> **EXERCISE BRIEF**: Pull each line containing "lime" out of the data and copy it.

> **SUPPLIED INFORMATION**:
****************
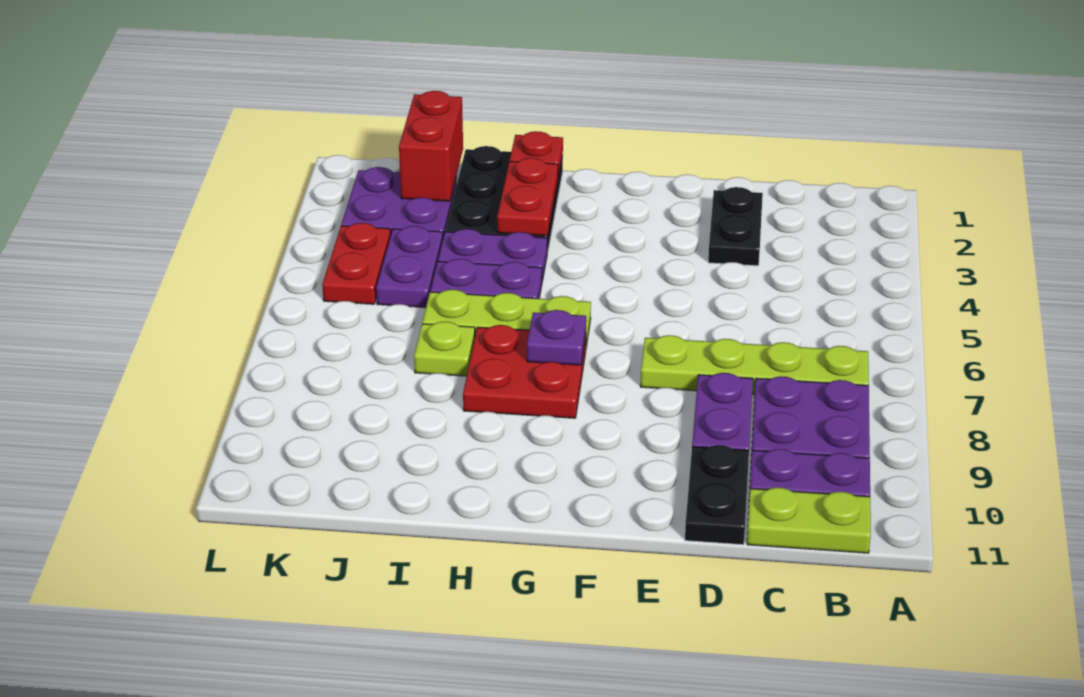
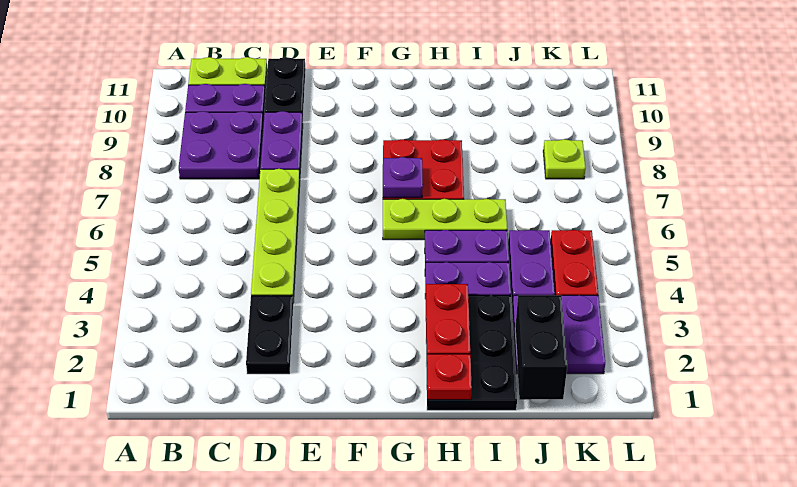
lime plate B7:E7 level 1 -> lime plate D4:D7 level 1
lime plate I7 level 1 -> lime plate K8 level 1
red brick J1:J2 level 2 -> black brick J1:J2 level 2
****************
> **TASK SOLUTION**:
lime plate B7:E7 level 1 -> lime plate D4:D7 level 1
lime plate I7 level 1 -> lime plate K8 level 1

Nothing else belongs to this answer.